> Try it:
Copy every record verbatim. Leave the pictures out.

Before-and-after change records

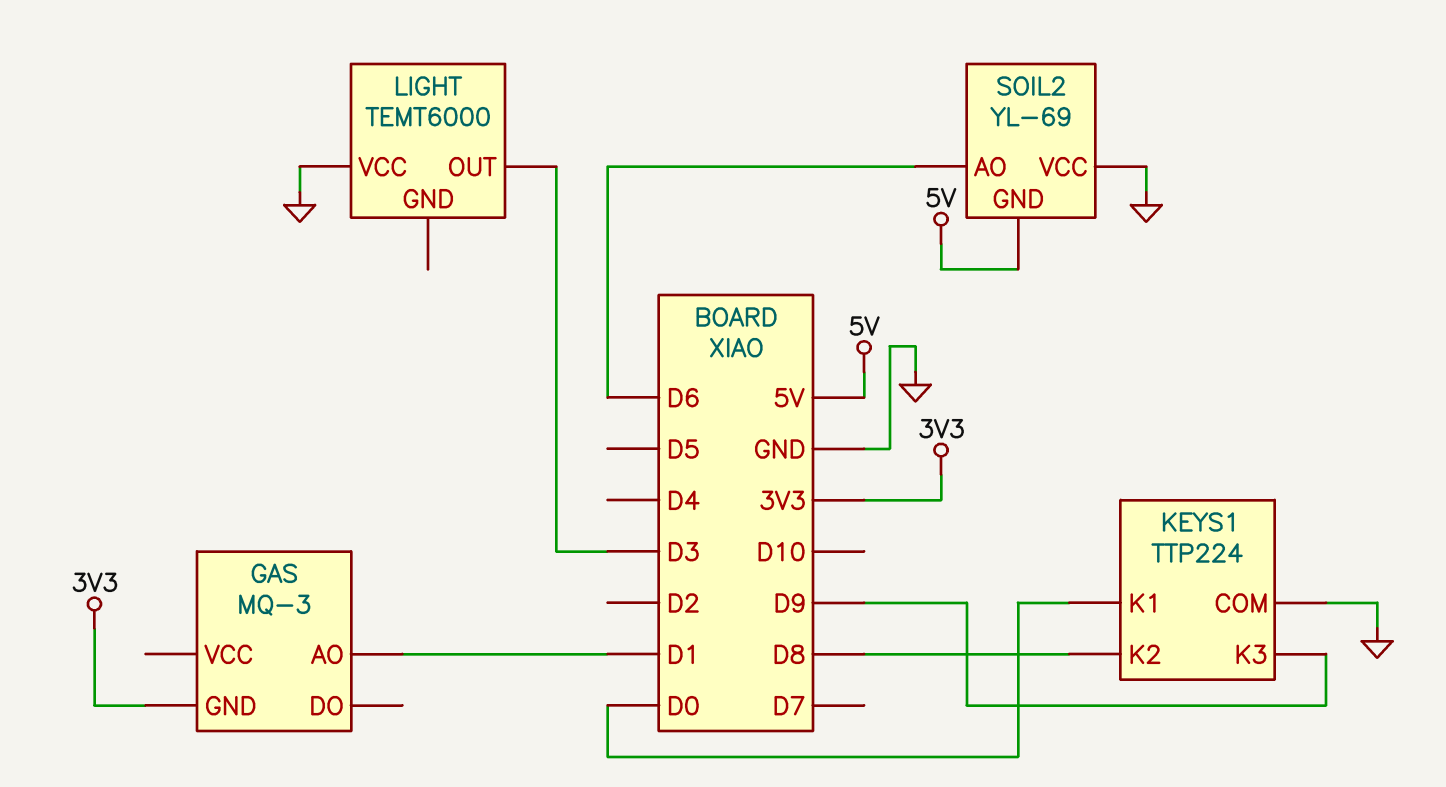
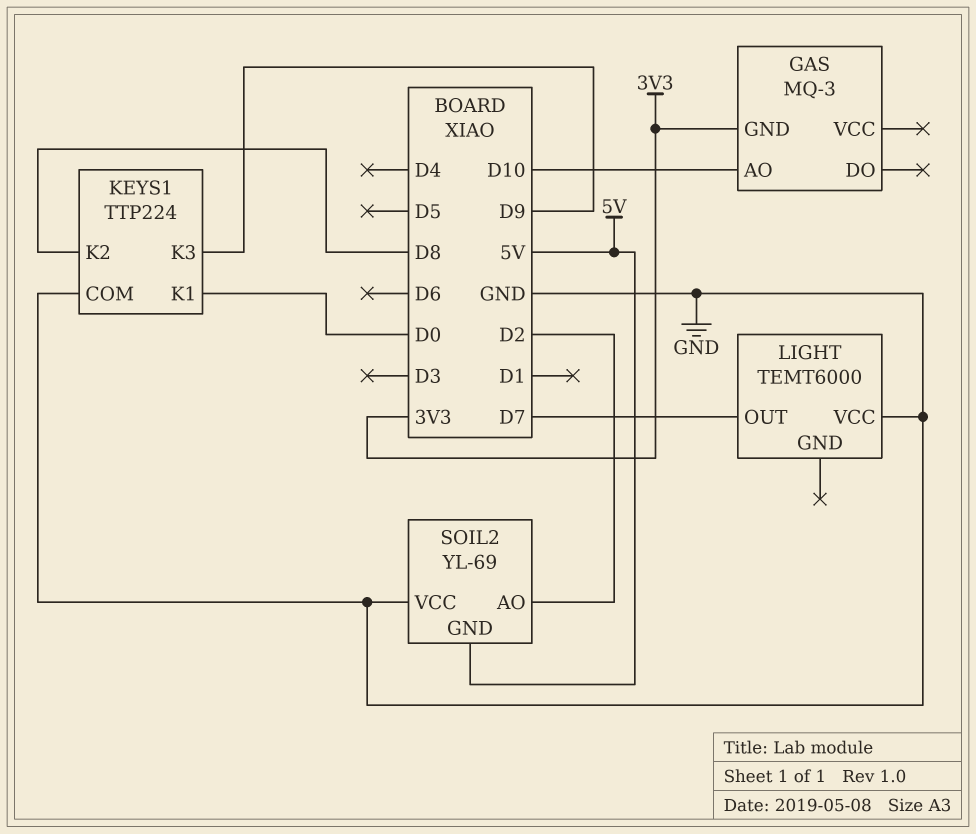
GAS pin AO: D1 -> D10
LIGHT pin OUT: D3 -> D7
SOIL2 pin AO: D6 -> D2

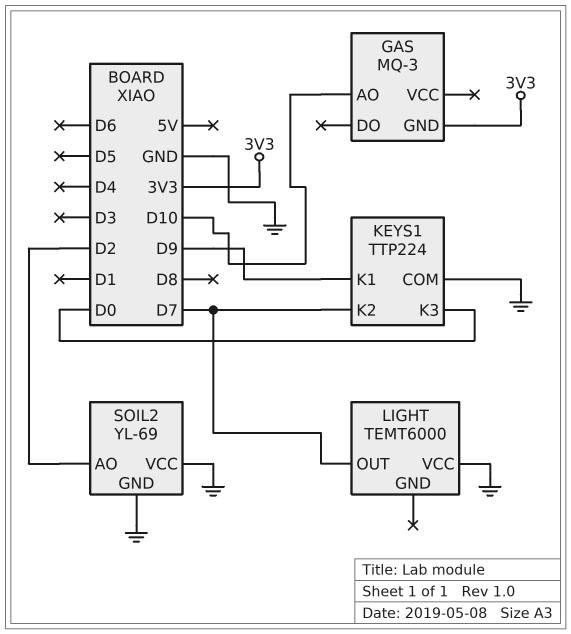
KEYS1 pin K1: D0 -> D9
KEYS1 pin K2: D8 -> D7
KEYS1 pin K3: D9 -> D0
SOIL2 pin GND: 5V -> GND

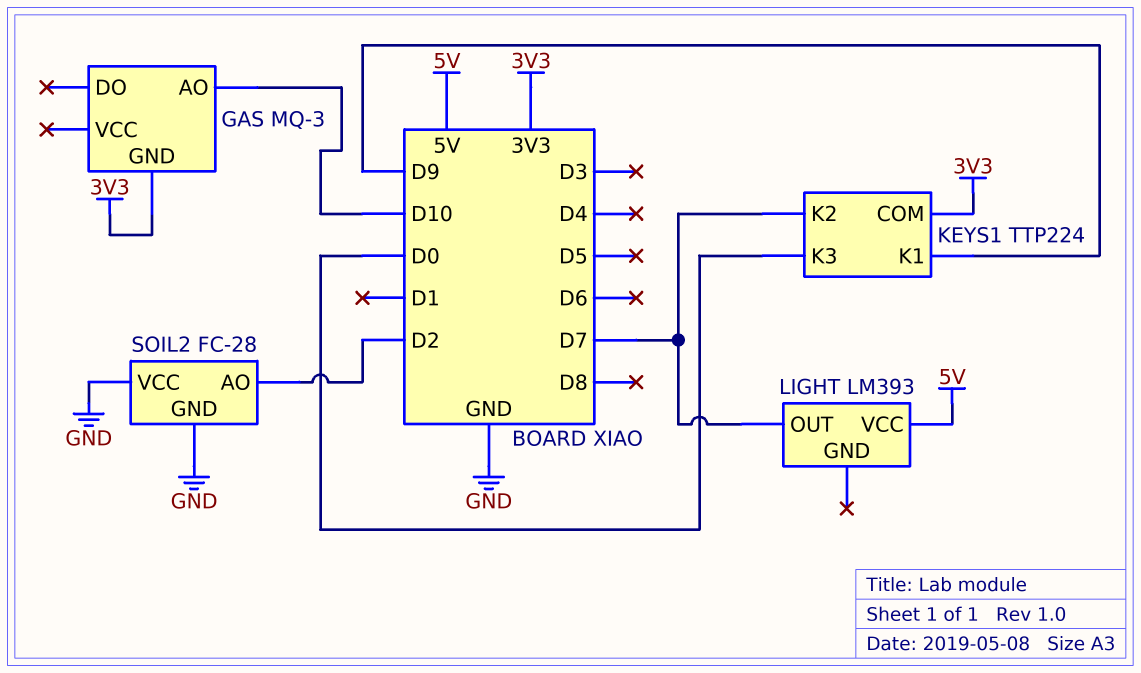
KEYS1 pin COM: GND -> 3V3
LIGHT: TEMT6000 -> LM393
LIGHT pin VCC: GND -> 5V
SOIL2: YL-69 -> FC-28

> Response to this task:
GAS pin AO: D1 -> D10
LIGHT pin OUT: D3 -> D7
SOIL2 pin AO: D6 -> D2

KEYS1 pin K1: D0 -> D9
KEYS1 pin K2: D8 -> D7
KEYS1 pin K3: D9 -> D0
SOIL2 pin GND: 5V -> GND

KEYS1 pin COM: GND -> 3V3
LIGHT: TEMT6000 -> LM393
LIGHT pin VCC: GND -> 5V
SOIL2: YL-69 -> FC-28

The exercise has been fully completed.